Working data —
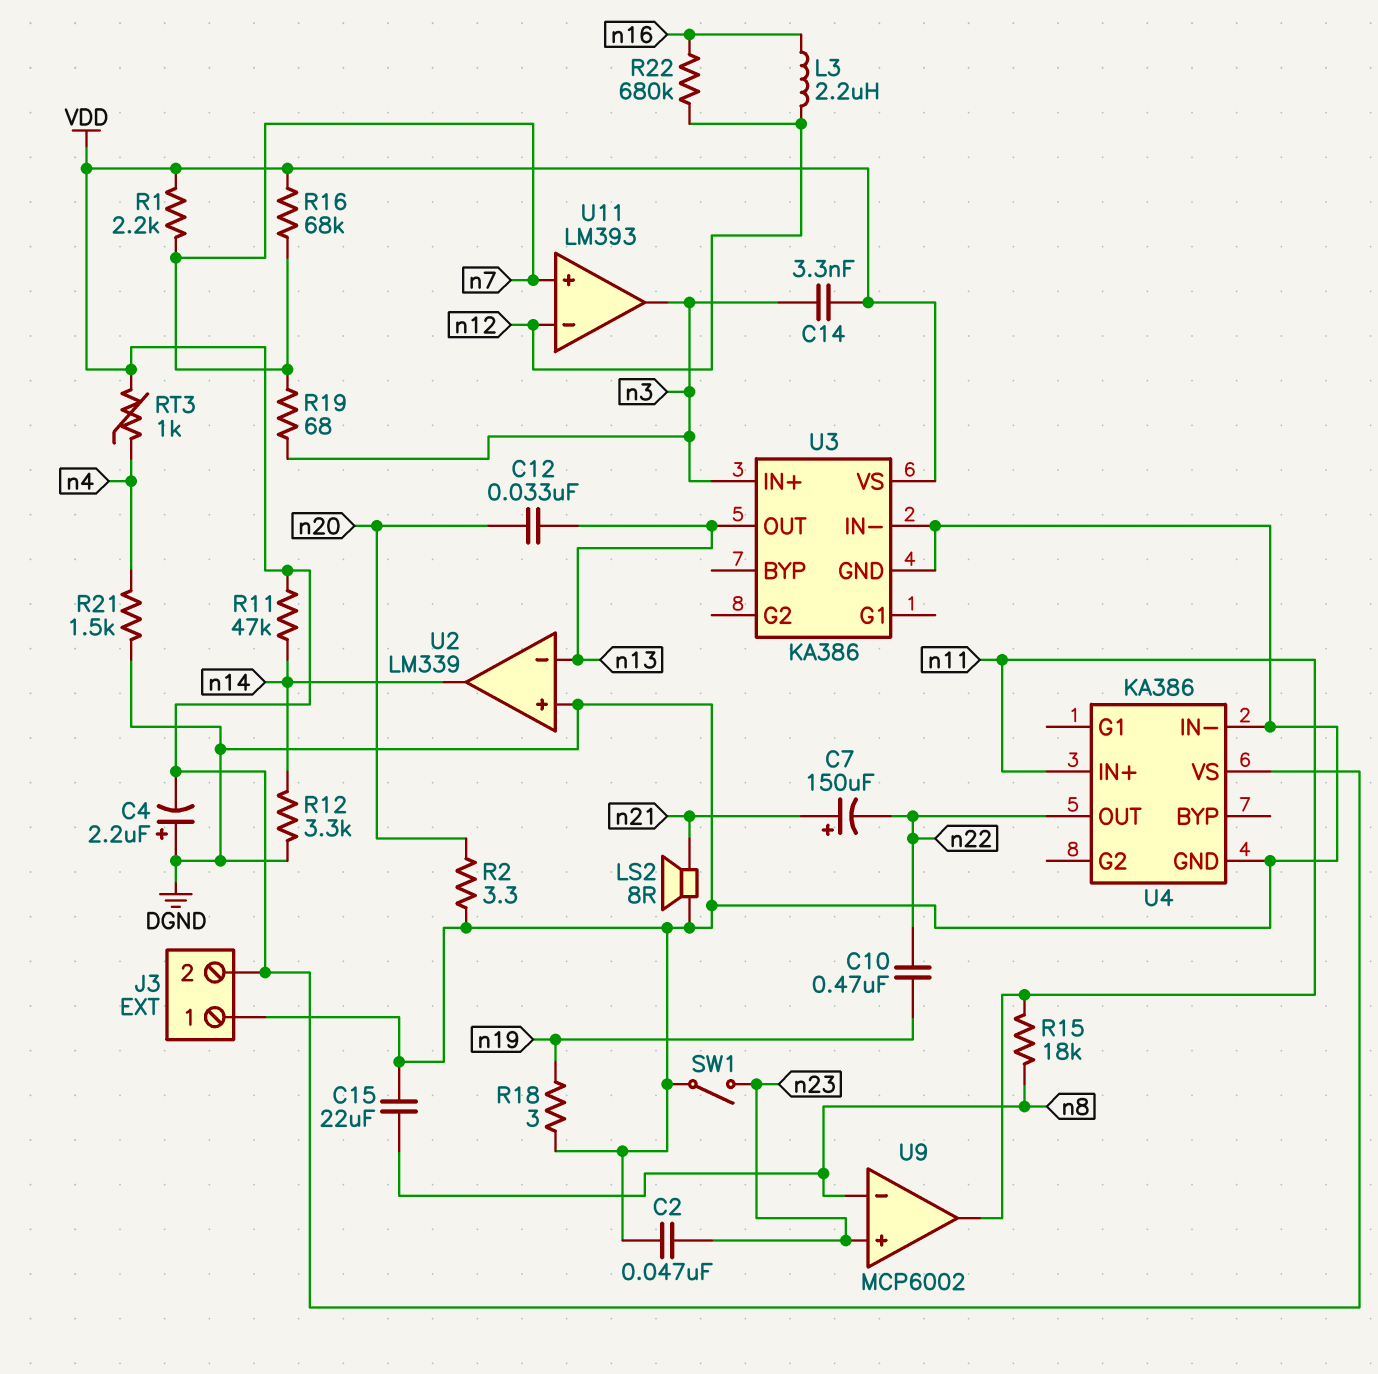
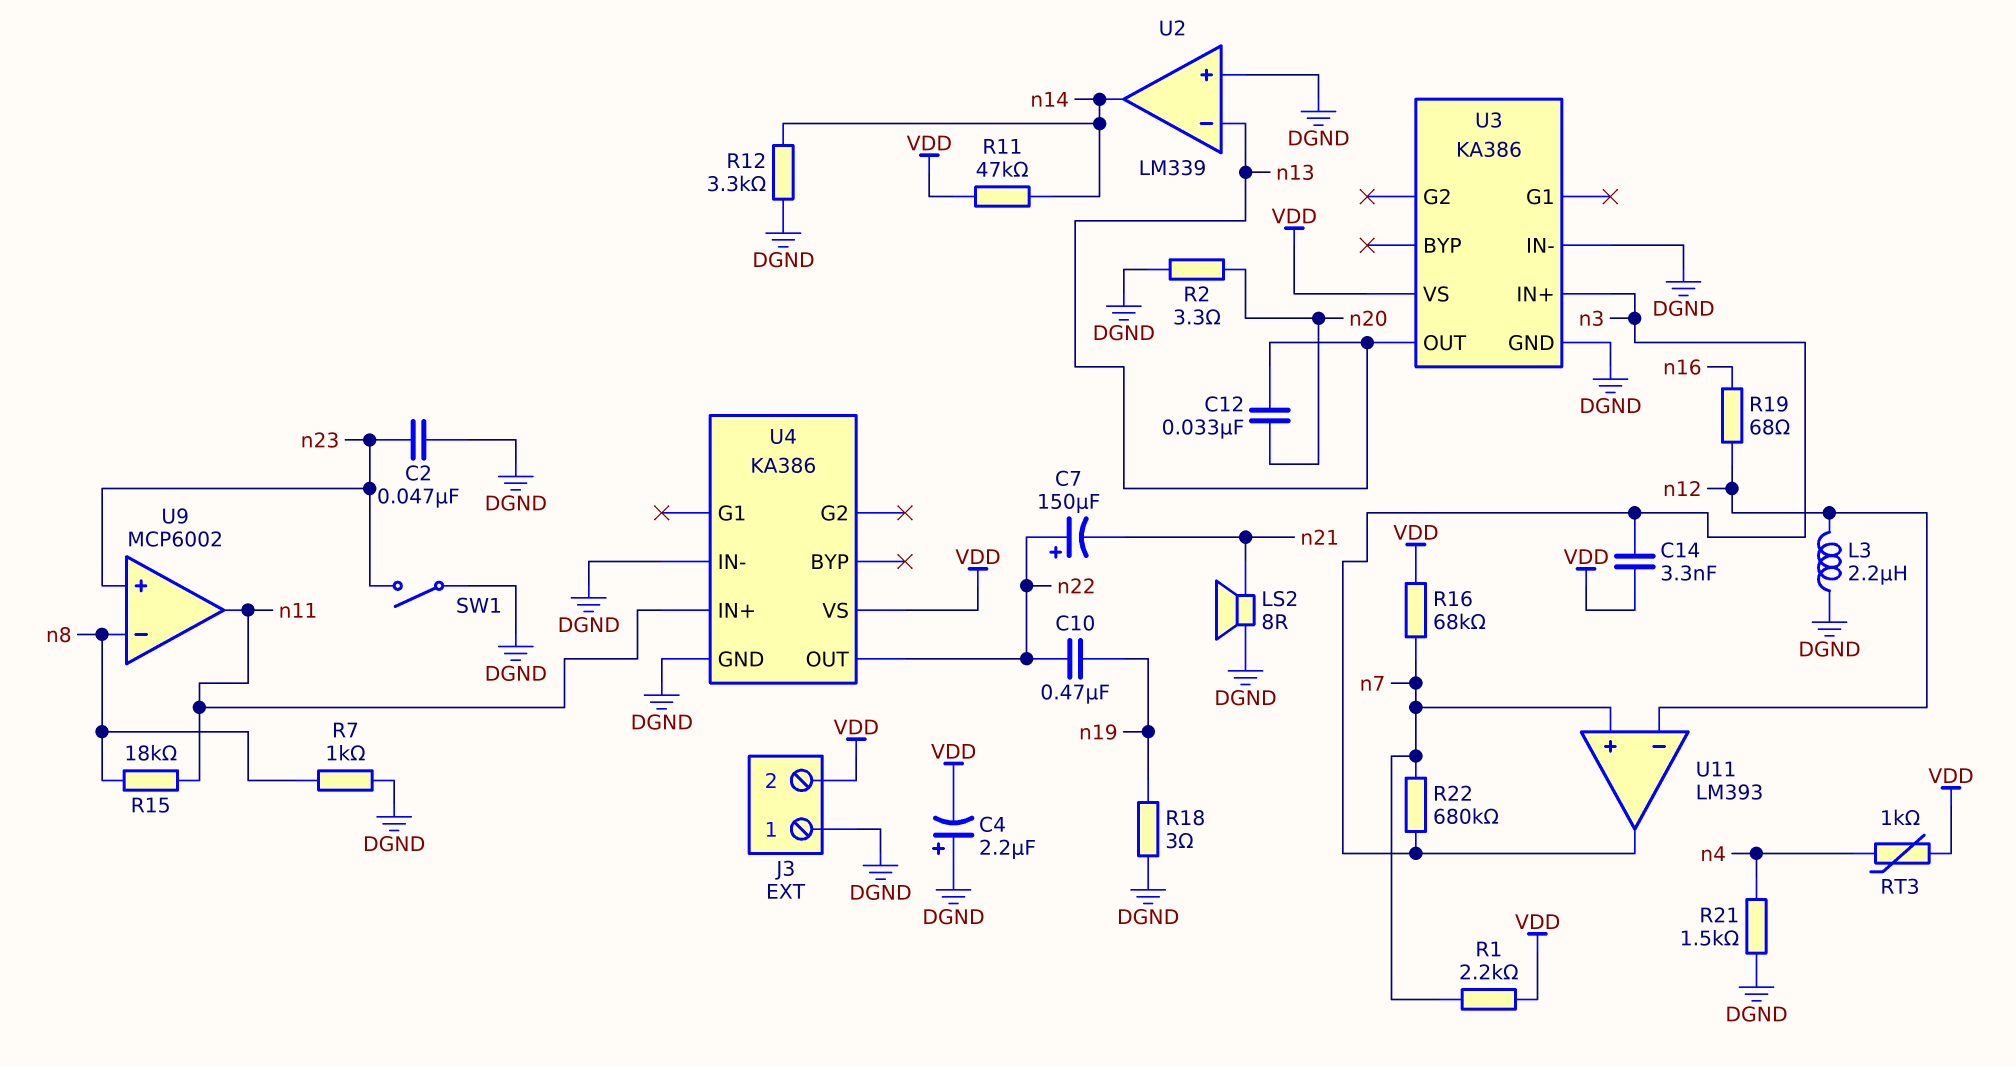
C7: 150uF (plus n21, minus n22) -> 150uF (plus n22, minus n21)
C15: 22uF (DGND, n8) -> none
L3: 2.2uH (n12, n16) -> 2.2uH (DGND, n12)
R7: none -> 1k (DGND, n8)
R19: 68 (n3, n7) -> 68 (n12, n16)
R22: 680k (n12, n16) -> 680k (n3, n7)

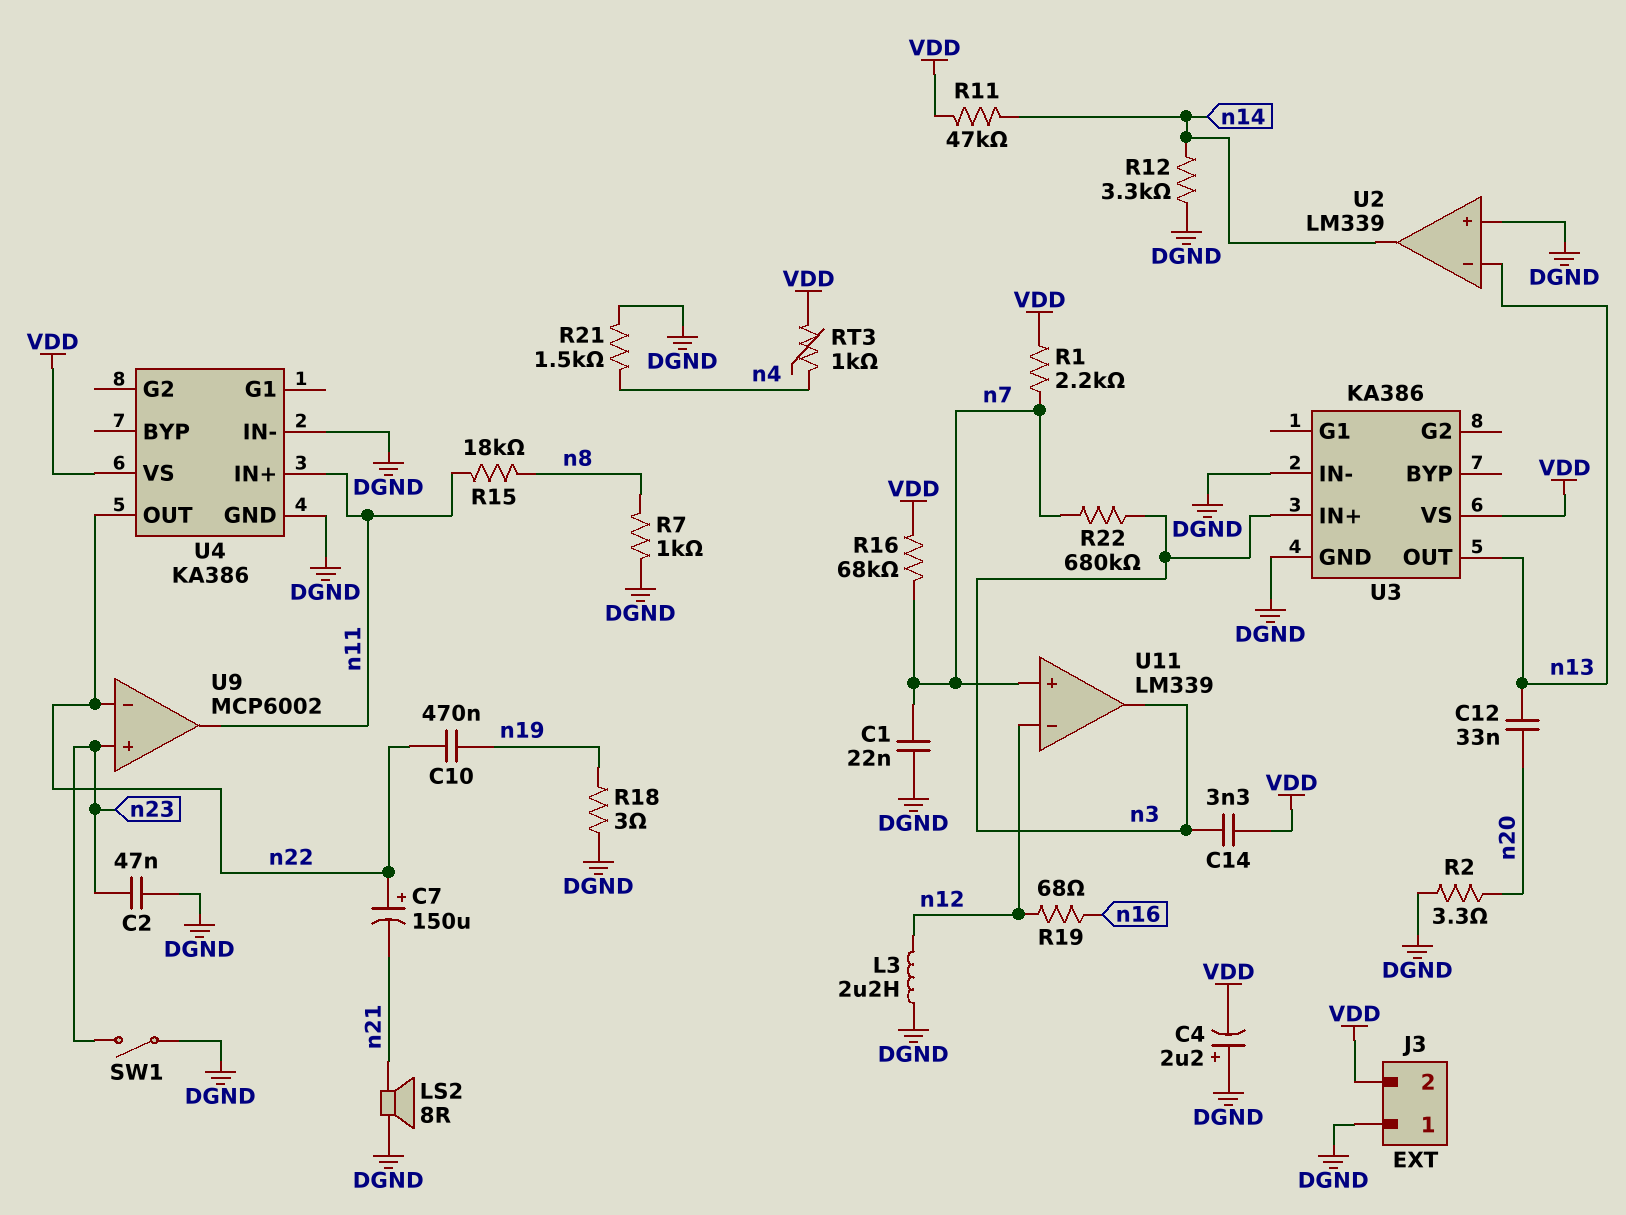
C1: none -> 22nF (DGND, n7)
U9 pin in-: n8 -> n22
U11: LM393 -> LM339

Task requirements —
Please work out how many lines of the listing hold the word "DGND" and reply with only that number.

Answer to this exercise —
4